Exercise instructions
Show every line in the entries below where the word "black" appears.

*** Opening of Input material ***

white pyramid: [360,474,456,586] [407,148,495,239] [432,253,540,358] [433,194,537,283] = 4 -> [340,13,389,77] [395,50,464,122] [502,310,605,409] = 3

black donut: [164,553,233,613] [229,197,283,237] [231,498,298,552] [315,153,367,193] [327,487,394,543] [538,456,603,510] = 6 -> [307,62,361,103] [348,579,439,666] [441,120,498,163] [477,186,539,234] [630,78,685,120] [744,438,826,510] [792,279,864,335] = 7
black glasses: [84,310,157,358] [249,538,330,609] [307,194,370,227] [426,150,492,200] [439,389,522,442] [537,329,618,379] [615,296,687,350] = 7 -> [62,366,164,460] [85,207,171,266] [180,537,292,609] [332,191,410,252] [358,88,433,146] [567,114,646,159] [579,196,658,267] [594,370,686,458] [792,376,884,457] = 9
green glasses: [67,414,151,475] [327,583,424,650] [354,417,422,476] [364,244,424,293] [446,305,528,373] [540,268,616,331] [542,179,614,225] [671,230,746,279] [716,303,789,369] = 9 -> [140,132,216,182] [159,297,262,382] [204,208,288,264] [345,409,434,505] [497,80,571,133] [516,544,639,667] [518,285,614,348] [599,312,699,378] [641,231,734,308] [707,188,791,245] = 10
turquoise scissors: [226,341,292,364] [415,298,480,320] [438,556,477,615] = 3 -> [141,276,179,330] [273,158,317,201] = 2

*** Close of Input material ***

Output
black donut: [164,553,233,613] [229,197,283,237] [231,498,298,552] [315,153,367,193] [327,487,394,543] [538,456,603,510] = 6 -> [307,62,361,103] [348,579,439,666] [441,120,498,163] [477,186,539,234] [630,78,685,120] [744,438,826,510] [792,279,864,335] = 7
black glasses: [84,310,157,358] [249,538,330,609] [307,194,370,227] [426,150,492,200] [439,389,522,442] [537,329,618,379] [615,296,687,350] = 7 -> [62,366,164,460] [85,207,171,266] [180,537,292,609] [332,191,410,252] [358,88,433,146] [567,114,646,159] [579,196,658,267] [594,370,686,458] [792,376,884,457] = 9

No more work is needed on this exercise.